EXERCISE DIRECTIONS -> What you need to produce from the material below is an exact transcription of the lines from the one with "blue cactus [420,199,451,255]" through the one with "none -> white spinning top [702,424,761,480]", both included, and no other line.

SOURCE INFORMATION ->
BEGIN
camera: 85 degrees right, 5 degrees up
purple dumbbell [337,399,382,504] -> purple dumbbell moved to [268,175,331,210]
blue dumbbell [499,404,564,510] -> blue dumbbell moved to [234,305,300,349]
END
BEGIN
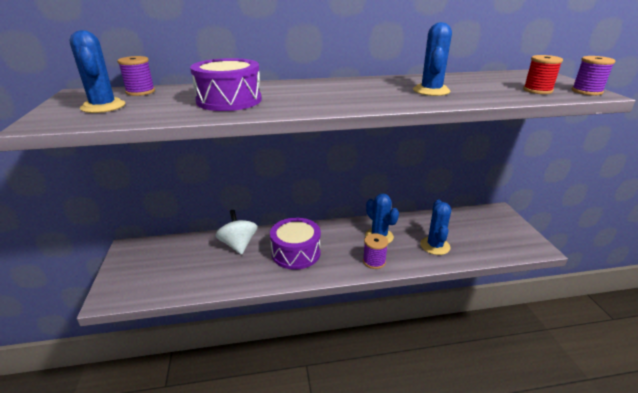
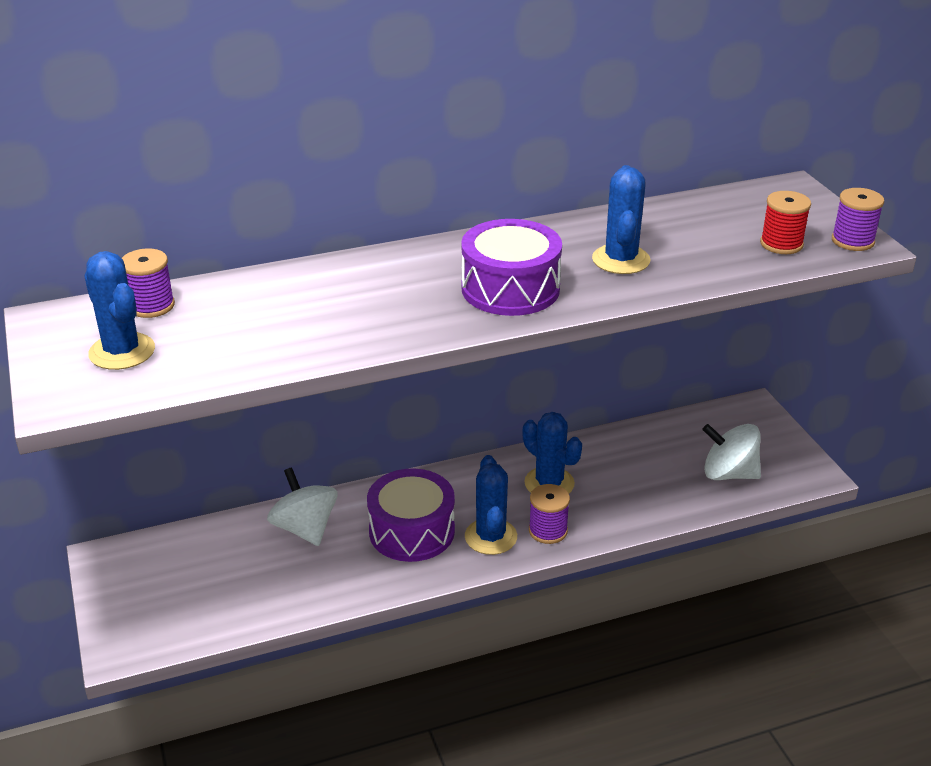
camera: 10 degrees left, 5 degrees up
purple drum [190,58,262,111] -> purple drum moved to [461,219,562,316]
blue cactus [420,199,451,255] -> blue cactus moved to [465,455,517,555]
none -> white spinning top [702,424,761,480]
END
ANSWER AREA ->
blue cactus [420,199,451,255] -> blue cactus moved to [465,455,517,555]
none -> white spinning top [702,424,761,480]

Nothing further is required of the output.